- _RECORDS TO PROCESS_:

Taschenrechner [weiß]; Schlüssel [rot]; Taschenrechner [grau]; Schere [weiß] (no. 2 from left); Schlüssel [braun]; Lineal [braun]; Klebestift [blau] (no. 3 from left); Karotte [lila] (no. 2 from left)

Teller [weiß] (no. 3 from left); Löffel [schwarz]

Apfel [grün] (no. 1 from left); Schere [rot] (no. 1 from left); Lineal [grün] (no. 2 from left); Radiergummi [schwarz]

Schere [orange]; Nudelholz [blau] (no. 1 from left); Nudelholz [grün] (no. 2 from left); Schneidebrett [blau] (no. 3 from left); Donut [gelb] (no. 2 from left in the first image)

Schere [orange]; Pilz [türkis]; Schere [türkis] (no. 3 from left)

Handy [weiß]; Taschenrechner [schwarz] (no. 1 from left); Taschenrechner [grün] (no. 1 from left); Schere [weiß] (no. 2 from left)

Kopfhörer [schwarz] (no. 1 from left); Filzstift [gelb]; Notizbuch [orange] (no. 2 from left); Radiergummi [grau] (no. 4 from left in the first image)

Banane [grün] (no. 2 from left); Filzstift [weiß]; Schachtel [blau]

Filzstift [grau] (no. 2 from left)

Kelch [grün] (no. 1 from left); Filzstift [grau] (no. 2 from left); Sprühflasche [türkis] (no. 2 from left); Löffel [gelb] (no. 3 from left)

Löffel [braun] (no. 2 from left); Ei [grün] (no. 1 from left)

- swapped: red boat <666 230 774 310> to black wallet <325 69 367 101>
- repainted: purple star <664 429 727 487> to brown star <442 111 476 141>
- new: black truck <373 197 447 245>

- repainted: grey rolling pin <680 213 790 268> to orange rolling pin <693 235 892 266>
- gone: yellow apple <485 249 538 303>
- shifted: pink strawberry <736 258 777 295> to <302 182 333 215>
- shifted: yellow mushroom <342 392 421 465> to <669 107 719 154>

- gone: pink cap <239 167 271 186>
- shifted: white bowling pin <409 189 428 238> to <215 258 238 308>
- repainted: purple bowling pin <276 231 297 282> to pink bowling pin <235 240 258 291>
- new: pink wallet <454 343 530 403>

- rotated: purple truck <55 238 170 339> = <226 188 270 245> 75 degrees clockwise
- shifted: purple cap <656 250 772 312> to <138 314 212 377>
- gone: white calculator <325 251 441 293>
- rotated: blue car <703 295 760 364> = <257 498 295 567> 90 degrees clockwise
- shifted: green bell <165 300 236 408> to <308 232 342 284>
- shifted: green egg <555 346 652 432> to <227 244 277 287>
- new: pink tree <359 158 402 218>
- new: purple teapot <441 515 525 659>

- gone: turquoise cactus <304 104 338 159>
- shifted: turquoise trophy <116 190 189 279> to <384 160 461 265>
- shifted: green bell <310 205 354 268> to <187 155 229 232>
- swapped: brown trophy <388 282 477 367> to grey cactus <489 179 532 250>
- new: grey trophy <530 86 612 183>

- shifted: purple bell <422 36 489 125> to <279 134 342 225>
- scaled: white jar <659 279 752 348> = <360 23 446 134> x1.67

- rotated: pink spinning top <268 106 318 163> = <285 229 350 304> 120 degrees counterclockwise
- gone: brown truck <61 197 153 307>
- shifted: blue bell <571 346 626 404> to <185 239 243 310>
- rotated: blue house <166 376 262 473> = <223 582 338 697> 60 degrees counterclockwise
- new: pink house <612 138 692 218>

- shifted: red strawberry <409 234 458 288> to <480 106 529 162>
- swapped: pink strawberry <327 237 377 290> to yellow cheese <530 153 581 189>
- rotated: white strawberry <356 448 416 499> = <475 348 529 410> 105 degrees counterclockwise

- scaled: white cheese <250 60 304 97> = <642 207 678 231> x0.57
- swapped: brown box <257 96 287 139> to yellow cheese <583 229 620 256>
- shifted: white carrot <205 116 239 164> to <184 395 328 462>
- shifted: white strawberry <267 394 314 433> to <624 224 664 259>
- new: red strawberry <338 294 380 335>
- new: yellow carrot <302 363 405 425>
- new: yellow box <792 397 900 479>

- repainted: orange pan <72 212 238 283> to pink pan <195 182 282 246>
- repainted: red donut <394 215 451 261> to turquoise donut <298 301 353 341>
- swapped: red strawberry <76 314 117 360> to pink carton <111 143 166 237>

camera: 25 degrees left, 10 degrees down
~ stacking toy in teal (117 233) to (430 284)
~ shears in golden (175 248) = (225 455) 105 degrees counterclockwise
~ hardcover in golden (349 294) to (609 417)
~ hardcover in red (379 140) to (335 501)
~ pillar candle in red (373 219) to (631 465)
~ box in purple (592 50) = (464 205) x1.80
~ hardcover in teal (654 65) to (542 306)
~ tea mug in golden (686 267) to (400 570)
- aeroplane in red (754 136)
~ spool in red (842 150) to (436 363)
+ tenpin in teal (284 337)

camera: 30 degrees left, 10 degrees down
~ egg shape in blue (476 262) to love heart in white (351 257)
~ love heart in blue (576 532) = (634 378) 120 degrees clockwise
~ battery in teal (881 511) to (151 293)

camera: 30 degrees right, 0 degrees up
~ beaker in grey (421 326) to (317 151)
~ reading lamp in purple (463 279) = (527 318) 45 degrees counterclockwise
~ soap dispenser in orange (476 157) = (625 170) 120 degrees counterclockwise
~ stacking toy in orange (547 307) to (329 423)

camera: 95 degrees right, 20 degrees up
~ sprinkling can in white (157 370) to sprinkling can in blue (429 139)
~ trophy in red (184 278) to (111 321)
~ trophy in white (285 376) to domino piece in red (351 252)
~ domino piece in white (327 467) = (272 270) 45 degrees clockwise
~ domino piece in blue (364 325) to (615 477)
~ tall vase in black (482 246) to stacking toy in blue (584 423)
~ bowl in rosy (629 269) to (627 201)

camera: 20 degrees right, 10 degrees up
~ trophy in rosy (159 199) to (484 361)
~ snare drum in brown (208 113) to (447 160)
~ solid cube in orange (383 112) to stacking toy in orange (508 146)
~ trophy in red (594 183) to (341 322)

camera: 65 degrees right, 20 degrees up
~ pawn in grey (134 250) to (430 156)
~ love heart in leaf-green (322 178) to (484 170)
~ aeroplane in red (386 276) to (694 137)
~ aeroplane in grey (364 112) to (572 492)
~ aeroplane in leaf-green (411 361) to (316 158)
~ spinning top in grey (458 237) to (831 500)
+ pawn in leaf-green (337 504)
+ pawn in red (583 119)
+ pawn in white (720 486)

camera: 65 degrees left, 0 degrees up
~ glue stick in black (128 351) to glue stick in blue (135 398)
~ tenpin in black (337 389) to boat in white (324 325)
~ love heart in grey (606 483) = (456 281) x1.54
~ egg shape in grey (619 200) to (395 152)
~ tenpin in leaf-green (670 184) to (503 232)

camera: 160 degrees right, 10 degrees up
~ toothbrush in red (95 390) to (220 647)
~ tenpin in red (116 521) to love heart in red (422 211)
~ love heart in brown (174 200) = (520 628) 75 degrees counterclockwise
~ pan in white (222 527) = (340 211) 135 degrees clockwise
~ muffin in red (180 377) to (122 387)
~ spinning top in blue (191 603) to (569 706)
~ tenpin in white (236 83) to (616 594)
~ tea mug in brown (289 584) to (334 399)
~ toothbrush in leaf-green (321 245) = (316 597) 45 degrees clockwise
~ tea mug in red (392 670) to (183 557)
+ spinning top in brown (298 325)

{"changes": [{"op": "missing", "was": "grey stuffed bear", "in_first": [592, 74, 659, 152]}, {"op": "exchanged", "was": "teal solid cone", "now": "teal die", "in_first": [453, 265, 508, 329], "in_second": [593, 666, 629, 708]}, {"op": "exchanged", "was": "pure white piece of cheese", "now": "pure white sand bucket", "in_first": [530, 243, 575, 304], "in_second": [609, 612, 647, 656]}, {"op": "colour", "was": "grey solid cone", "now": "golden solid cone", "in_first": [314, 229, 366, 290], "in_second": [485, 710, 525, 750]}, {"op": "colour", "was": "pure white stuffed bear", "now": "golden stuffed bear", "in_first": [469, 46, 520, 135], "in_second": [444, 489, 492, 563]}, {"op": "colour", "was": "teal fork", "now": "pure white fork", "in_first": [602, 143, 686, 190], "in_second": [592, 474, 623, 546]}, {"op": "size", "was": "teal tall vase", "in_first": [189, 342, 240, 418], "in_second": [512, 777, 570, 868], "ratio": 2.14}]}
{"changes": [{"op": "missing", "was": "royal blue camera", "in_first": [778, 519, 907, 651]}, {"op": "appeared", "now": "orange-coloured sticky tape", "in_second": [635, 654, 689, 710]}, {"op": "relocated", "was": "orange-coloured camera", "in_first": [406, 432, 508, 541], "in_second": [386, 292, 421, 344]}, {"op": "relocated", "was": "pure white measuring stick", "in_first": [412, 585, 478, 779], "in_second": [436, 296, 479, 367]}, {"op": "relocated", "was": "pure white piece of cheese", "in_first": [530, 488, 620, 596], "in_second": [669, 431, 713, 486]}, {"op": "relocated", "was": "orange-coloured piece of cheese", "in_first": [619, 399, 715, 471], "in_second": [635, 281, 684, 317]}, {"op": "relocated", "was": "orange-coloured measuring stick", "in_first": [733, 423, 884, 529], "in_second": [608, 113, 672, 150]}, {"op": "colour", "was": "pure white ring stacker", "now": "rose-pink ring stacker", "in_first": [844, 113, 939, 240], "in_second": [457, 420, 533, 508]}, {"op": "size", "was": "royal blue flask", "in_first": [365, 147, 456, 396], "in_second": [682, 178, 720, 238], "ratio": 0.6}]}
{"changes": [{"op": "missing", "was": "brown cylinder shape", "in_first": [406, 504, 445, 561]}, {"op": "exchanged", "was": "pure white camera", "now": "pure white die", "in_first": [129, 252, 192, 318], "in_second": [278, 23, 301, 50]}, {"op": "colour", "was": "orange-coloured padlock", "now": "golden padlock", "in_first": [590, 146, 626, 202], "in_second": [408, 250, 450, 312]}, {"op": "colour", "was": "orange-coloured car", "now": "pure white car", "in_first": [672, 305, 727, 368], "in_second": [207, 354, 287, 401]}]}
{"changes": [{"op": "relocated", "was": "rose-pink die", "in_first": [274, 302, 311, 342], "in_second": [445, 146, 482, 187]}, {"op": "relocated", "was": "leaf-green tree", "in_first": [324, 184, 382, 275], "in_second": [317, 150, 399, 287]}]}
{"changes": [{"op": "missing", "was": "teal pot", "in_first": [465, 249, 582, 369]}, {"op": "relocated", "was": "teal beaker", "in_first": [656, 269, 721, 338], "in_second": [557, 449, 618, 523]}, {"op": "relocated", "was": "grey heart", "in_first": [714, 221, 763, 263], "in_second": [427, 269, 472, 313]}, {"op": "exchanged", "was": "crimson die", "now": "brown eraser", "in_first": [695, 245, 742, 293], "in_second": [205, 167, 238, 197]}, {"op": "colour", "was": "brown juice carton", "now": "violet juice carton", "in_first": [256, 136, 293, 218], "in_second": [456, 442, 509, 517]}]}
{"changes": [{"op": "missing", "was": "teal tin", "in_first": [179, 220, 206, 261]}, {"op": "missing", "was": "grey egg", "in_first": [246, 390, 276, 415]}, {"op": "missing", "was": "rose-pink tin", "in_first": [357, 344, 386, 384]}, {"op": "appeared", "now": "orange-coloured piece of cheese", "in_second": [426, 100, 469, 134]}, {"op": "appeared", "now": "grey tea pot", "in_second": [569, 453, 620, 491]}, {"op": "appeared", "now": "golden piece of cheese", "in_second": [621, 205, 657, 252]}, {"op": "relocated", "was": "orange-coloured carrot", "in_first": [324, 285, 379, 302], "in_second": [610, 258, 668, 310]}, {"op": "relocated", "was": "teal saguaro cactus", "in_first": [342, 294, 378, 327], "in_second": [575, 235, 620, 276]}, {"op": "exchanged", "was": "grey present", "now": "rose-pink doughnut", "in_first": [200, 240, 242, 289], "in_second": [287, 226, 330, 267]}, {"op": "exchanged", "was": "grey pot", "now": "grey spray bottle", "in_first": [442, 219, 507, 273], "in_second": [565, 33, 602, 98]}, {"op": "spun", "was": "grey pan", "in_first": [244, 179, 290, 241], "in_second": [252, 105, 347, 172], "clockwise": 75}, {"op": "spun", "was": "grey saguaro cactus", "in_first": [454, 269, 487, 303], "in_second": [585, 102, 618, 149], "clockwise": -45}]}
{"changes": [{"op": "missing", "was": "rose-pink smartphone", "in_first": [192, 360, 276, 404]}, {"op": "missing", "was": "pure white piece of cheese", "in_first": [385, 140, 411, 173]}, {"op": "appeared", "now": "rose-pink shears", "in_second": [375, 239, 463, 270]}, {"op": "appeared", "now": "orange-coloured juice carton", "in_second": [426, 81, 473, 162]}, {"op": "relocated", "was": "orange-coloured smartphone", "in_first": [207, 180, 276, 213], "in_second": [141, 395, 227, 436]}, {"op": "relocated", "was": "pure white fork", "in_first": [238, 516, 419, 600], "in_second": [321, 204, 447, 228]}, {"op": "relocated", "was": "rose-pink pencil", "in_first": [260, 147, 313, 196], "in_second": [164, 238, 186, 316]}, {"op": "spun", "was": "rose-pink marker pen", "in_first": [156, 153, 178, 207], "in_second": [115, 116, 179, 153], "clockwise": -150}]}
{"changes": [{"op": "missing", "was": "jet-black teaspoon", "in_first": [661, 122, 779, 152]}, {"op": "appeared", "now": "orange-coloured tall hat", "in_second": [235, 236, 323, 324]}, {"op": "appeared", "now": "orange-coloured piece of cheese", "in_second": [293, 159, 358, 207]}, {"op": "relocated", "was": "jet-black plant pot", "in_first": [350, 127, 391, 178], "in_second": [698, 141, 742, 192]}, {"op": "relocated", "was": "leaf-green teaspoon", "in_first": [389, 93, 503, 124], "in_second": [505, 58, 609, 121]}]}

- _ACTION ITEM_: Return only the lines between the one holding "to (335 501)" and the one holding "to (436 363)", inclusive, exactly as they appear above.

- _EXPECTED ANSWER_:
~ hardcover in red (379 140) to (335 501)
~ pillar candle in red (373 219) to (631 465)
~ box in purple (592 50) = (464 205) x1.80
~ hardcover in teal (654 65) to (542 306)
~ tea mug in golden (686 267) to (400 570)
- aeroplane in red (754 136)
~ spool in red (842 150) to (436 363)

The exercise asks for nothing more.